**REQUIREMENTS:** Rewrite all the records with every "counterclockwise" replaced by "anticlockwise" and nothing else changed, leaving out the pictures.

**DATA LINES:**
┌──
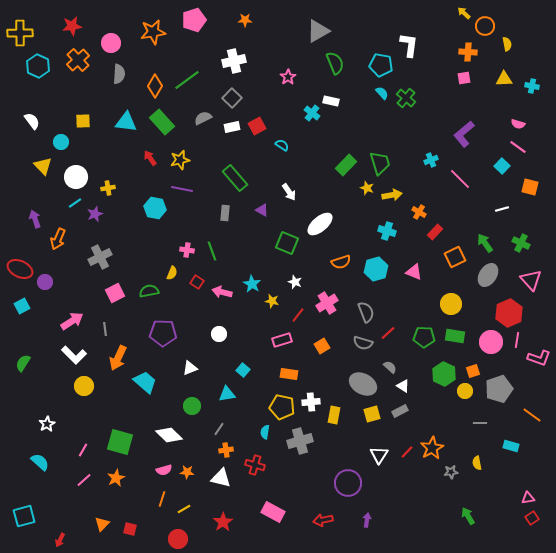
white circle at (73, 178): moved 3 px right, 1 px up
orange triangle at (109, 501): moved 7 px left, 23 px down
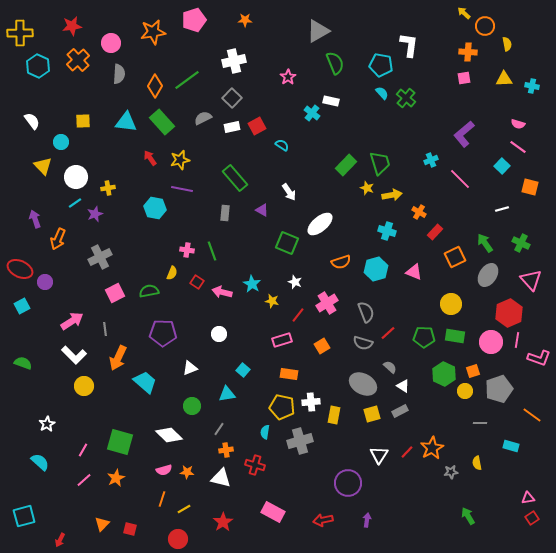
green semicircle at (23, 363): rotated 78 degrees clockwise
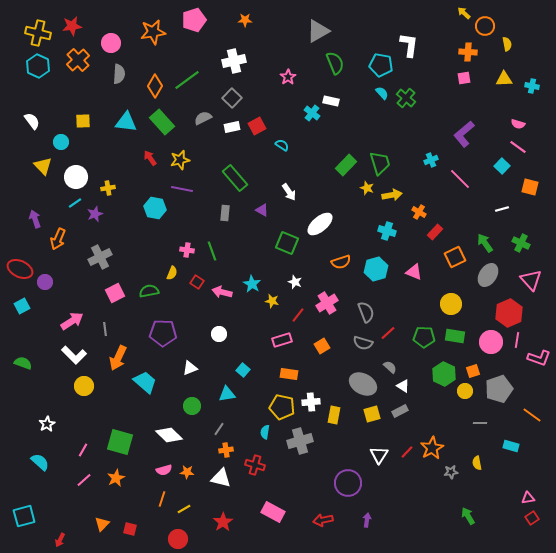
yellow cross at (20, 33): moved 18 px right; rotated 15 degrees clockwise
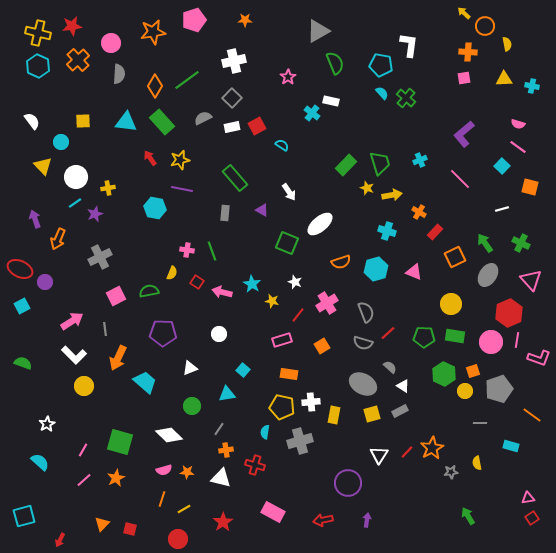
cyan cross at (431, 160): moved 11 px left
pink square at (115, 293): moved 1 px right, 3 px down
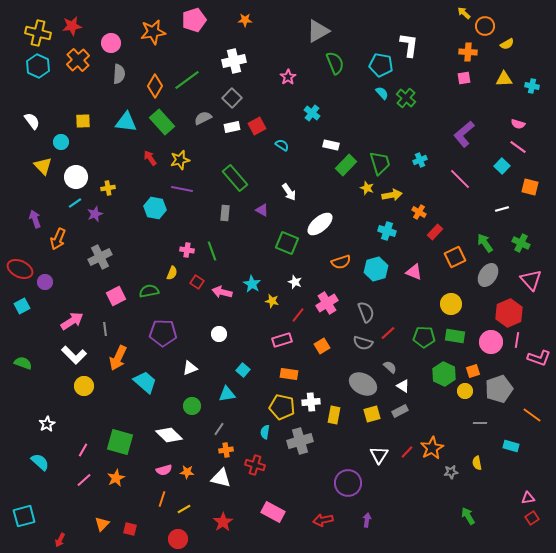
yellow semicircle at (507, 44): rotated 72 degrees clockwise
white rectangle at (331, 101): moved 44 px down
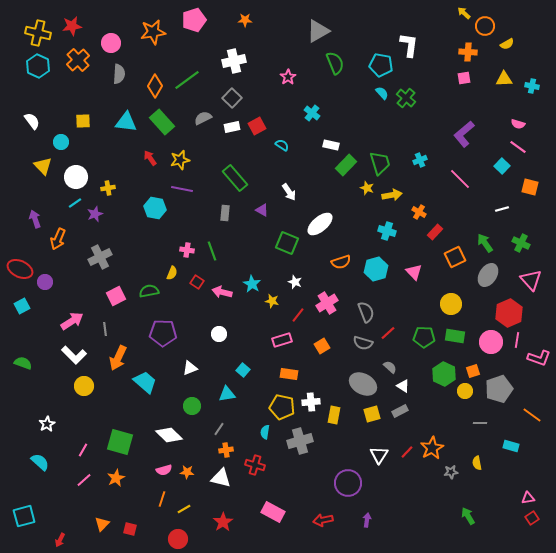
pink triangle at (414, 272): rotated 24 degrees clockwise
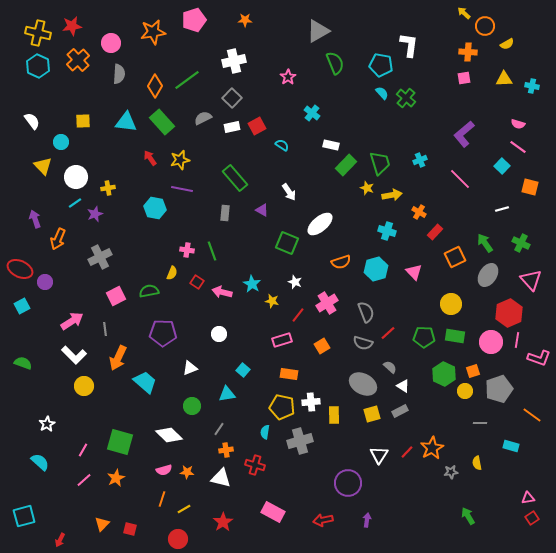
yellow rectangle at (334, 415): rotated 12 degrees counterclockwise
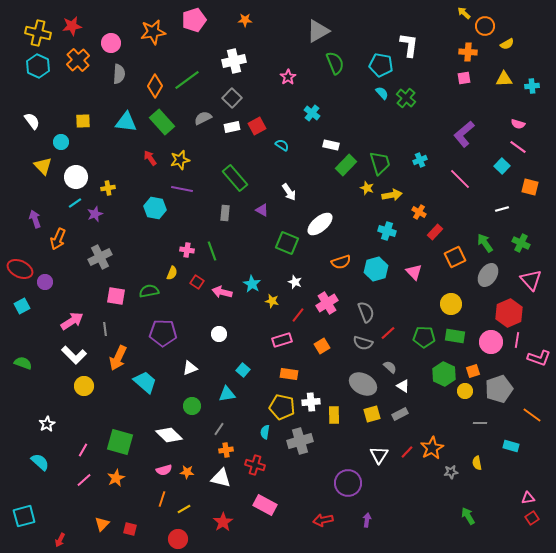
cyan cross at (532, 86): rotated 16 degrees counterclockwise
pink square at (116, 296): rotated 36 degrees clockwise
gray rectangle at (400, 411): moved 3 px down
pink rectangle at (273, 512): moved 8 px left, 7 px up
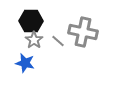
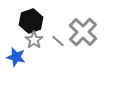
black hexagon: rotated 20 degrees counterclockwise
gray cross: rotated 32 degrees clockwise
blue star: moved 9 px left, 6 px up
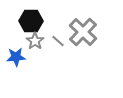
black hexagon: rotated 20 degrees clockwise
gray star: moved 1 px right, 1 px down
blue star: rotated 18 degrees counterclockwise
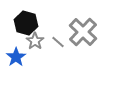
black hexagon: moved 5 px left, 2 px down; rotated 15 degrees clockwise
gray line: moved 1 px down
blue star: rotated 30 degrees counterclockwise
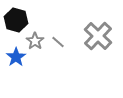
black hexagon: moved 10 px left, 3 px up
gray cross: moved 15 px right, 4 px down
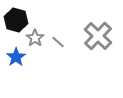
gray star: moved 3 px up
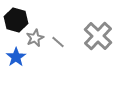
gray star: rotated 12 degrees clockwise
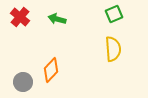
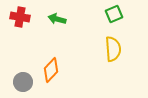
red cross: rotated 30 degrees counterclockwise
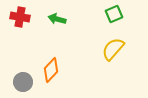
yellow semicircle: rotated 135 degrees counterclockwise
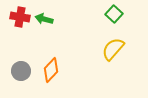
green square: rotated 24 degrees counterclockwise
green arrow: moved 13 px left
gray circle: moved 2 px left, 11 px up
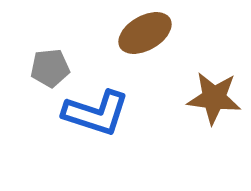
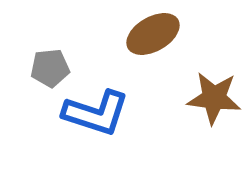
brown ellipse: moved 8 px right, 1 px down
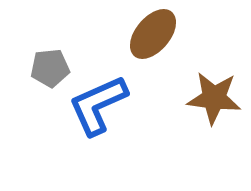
brown ellipse: rotated 20 degrees counterclockwise
blue L-shape: moved 2 px right, 8 px up; rotated 138 degrees clockwise
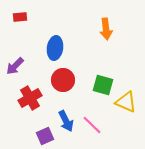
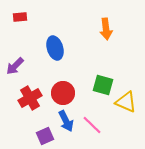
blue ellipse: rotated 25 degrees counterclockwise
red circle: moved 13 px down
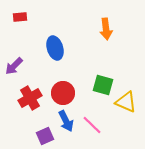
purple arrow: moved 1 px left
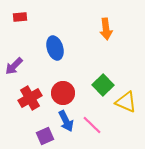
green square: rotated 30 degrees clockwise
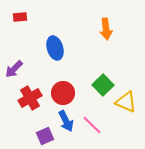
purple arrow: moved 3 px down
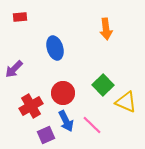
red cross: moved 1 px right, 8 px down
purple square: moved 1 px right, 1 px up
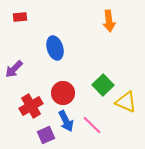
orange arrow: moved 3 px right, 8 px up
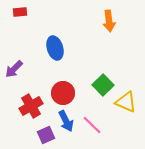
red rectangle: moved 5 px up
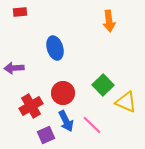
purple arrow: moved 1 px up; rotated 42 degrees clockwise
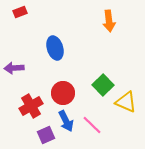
red rectangle: rotated 16 degrees counterclockwise
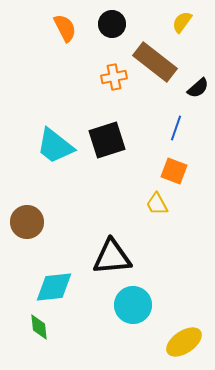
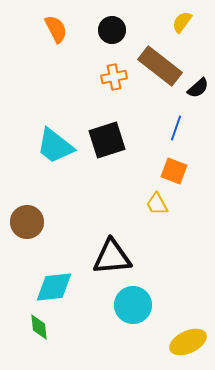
black circle: moved 6 px down
orange semicircle: moved 9 px left, 1 px down
brown rectangle: moved 5 px right, 4 px down
yellow ellipse: moved 4 px right; rotated 9 degrees clockwise
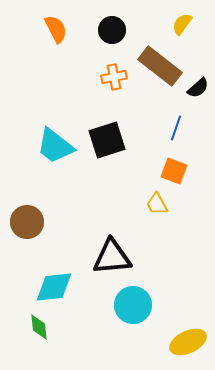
yellow semicircle: moved 2 px down
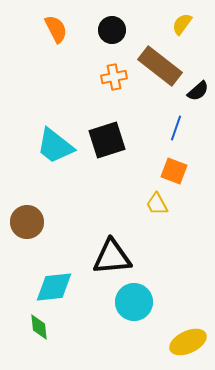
black semicircle: moved 3 px down
cyan circle: moved 1 px right, 3 px up
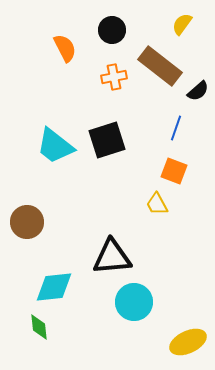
orange semicircle: moved 9 px right, 19 px down
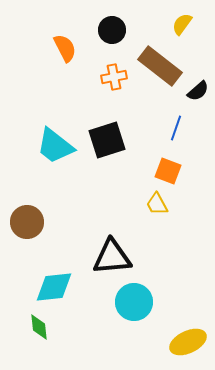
orange square: moved 6 px left
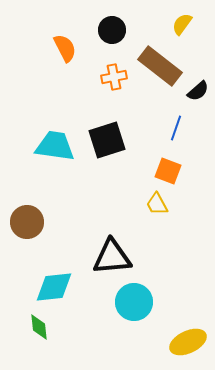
cyan trapezoid: rotated 150 degrees clockwise
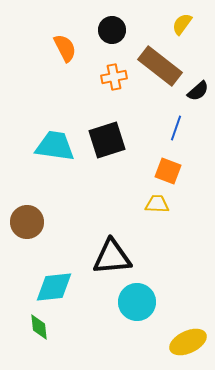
yellow trapezoid: rotated 120 degrees clockwise
cyan circle: moved 3 px right
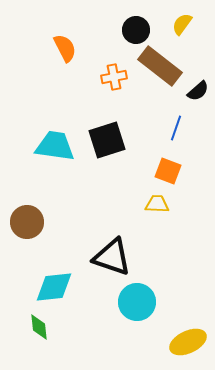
└──
**EXERCISE RESPONSE:**
white circle at (73, 178): moved 3 px right, 1 px up
orange triangle at (109, 501): moved 7 px left, 23 px down
green semicircle at (23, 363): rotated 78 degrees clockwise
yellow cross at (20, 33): moved 18 px right; rotated 15 degrees clockwise
cyan cross at (431, 160): moved 11 px left
pink square at (115, 293): moved 1 px right, 3 px down
yellow semicircle at (507, 44): rotated 72 degrees clockwise
white rectangle at (331, 101): moved 44 px down
pink triangle at (414, 272): rotated 24 degrees clockwise
yellow rectangle at (334, 415): rotated 12 degrees anticlockwise
cyan cross at (532, 86): rotated 16 degrees anticlockwise
pink square at (116, 296): rotated 36 degrees clockwise
gray rectangle at (400, 411): moved 3 px down
pink rectangle at (273, 512): moved 8 px left, 7 px up
black hexagon: rotated 20 degrees anticlockwise
gray cross: rotated 32 degrees clockwise
blue star: moved 9 px left, 6 px up
black hexagon: rotated 20 degrees clockwise
gray star: moved 1 px right, 1 px down
blue star: rotated 18 degrees anticlockwise
black hexagon: moved 5 px left, 2 px down; rotated 15 degrees clockwise
gray line: moved 1 px down
blue star: rotated 30 degrees anticlockwise
black hexagon: moved 10 px left, 3 px up
gray cross: moved 15 px right, 4 px down
gray star: moved 3 px up
gray star: rotated 12 degrees clockwise
red cross: rotated 30 degrees anticlockwise
yellow semicircle: rotated 135 degrees anticlockwise
green square: rotated 24 degrees anticlockwise
green arrow: moved 13 px left
gray circle: moved 2 px left, 11 px up
brown ellipse: moved 8 px right, 1 px down
brown ellipse: rotated 20 degrees anticlockwise
blue L-shape: moved 2 px right, 8 px up; rotated 138 degrees clockwise
blue ellipse: rotated 25 degrees anticlockwise
red circle: moved 13 px down
purple arrow: moved 1 px left
green square: rotated 30 degrees clockwise
purple arrow: moved 3 px down
red cross: moved 1 px right, 8 px down
purple square: moved 1 px right, 1 px up
orange arrow: moved 3 px right, 8 px up
red rectangle: moved 5 px up
purple arrow: moved 1 px up; rotated 42 degrees clockwise
red rectangle: rotated 16 degrees anticlockwise
black circle: moved 6 px down
orange semicircle: moved 9 px left, 1 px down
brown rectangle: moved 5 px right, 4 px down
yellow ellipse: moved 4 px right; rotated 9 degrees clockwise
yellow semicircle: moved 2 px down
black semicircle: moved 3 px down
cyan circle: moved 1 px right, 3 px up
orange semicircle: moved 9 px right, 19 px down
orange square: moved 6 px left
cyan trapezoid: rotated 150 degrees clockwise
yellow trapezoid: rotated 120 degrees clockwise
cyan circle: moved 3 px right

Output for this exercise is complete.